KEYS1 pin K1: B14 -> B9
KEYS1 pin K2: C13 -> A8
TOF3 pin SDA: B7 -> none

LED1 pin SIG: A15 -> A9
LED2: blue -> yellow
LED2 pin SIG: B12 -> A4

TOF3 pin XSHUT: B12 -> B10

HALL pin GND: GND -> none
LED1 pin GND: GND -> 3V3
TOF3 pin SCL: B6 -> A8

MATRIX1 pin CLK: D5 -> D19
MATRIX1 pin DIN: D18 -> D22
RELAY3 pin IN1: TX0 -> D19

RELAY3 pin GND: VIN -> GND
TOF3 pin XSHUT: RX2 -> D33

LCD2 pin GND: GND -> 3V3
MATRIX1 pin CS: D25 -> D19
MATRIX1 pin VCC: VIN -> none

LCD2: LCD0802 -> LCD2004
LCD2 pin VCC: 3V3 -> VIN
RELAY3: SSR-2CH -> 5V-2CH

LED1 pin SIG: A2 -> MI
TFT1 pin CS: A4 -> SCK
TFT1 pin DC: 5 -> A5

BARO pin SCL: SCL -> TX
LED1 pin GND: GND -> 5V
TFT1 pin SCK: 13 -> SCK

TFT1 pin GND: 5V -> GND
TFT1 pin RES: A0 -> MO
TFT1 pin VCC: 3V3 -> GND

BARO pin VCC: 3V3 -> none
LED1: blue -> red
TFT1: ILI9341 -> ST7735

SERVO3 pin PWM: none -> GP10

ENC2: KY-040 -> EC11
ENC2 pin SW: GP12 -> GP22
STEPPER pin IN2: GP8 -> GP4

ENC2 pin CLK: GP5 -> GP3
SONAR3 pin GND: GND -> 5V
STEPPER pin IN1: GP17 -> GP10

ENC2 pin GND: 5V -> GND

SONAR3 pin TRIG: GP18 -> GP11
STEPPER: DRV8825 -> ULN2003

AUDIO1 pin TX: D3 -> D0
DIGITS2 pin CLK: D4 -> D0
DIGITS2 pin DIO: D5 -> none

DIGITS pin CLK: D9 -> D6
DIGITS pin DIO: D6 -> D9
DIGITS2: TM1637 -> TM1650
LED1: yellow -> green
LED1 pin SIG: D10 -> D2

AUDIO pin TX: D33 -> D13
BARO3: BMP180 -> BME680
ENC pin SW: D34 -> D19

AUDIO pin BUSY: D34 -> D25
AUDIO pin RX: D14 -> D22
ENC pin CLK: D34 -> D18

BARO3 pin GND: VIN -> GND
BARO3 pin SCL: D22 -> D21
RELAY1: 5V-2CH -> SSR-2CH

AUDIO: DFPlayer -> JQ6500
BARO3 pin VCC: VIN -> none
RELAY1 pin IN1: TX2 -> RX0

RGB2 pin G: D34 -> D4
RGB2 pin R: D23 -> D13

Exercise aim: In the listing above, find the line containing "LED1 pin SIG: D10 -> D2" and the line containing "RELAY1: 5V-2CH -> SSR-2CH", then retype both and every line between them exactly, with nothing else.

Exercise output:
LED1 pin SIG: D10 -> D2

AUDIO pin TX: D33 -> D13
BARO3: BMP180 -> BME680
ENC pin SW: D34 -> D19

AUDIO pin BUSY: D34 -> D25
AUDIO pin RX: D14 -> D22
ENC pin CLK: D34 -> D18

BARO3 pin GND: VIN -> GND
BARO3 pin SCL: D22 -> D21
RELAY1: 5V-2CH -> SSR-2CH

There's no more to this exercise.